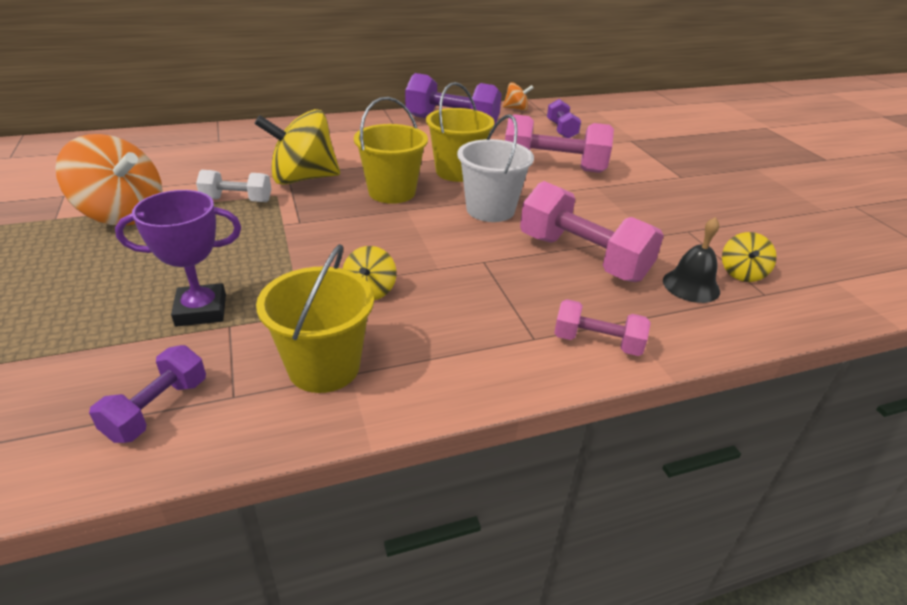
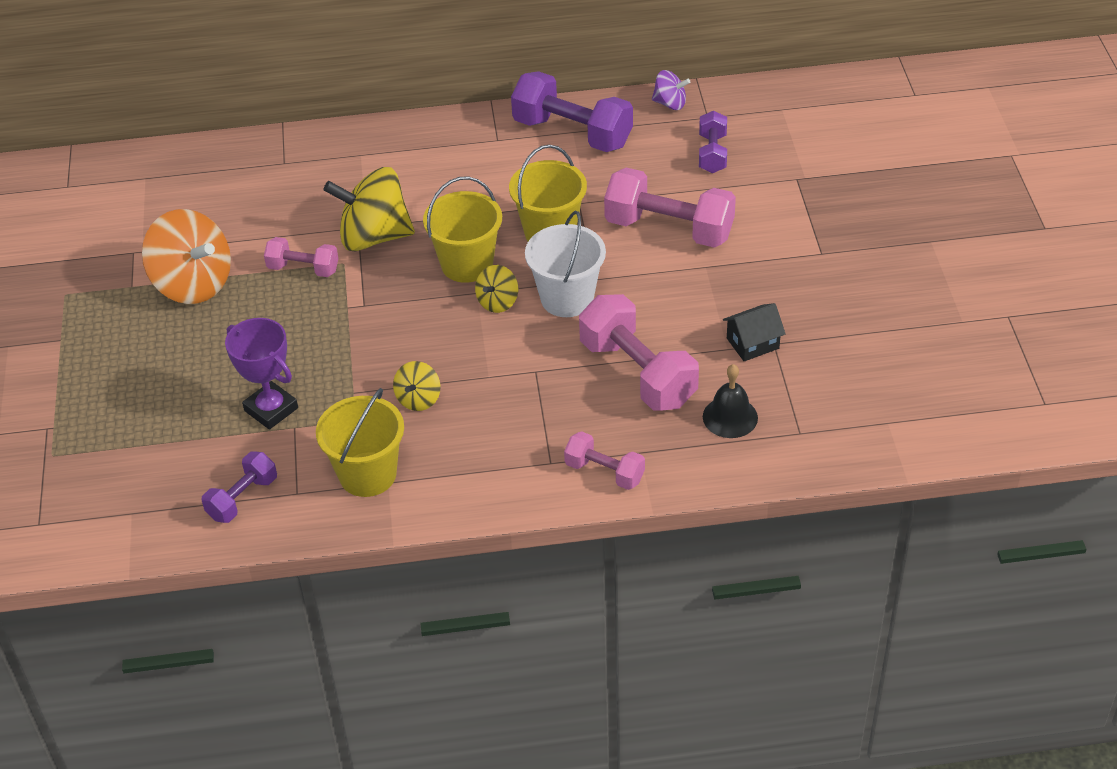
camera: 15 degrees right, 10 degrees up
(201, 310) = (271, 409): purple trophy -> purple trophy turned 45 degrees clockwise
(237, 200) = (303, 269): white dumbbell -> pink dumbbell
(516, 109) = (670, 103): orange spinning top -> purple spinning top
(670, 231) = (752, 343): none -> black house
(742, 273) = (793, 406): yellow spinning top -> yellow spinning top (497, 302)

--------------------------------------------------

- [Exercise instructions]:
Transcribe the entries above verbatim, excluding any image.

- [Response area]:
camera: 15 degrees right, 10 degrees up
(201, 310) = (271, 409): purple trophy -> purple trophy turned 45 degrees clockwise
(237, 200) = (303, 269): white dumbbell -> pink dumbbell
(516, 109) = (670, 103): orange spinning top -> purple spinning top
(670, 231) = (752, 343): none -> black house
(742, 273) = (793, 406): yellow spinning top -> yellow spinning top (497, 302)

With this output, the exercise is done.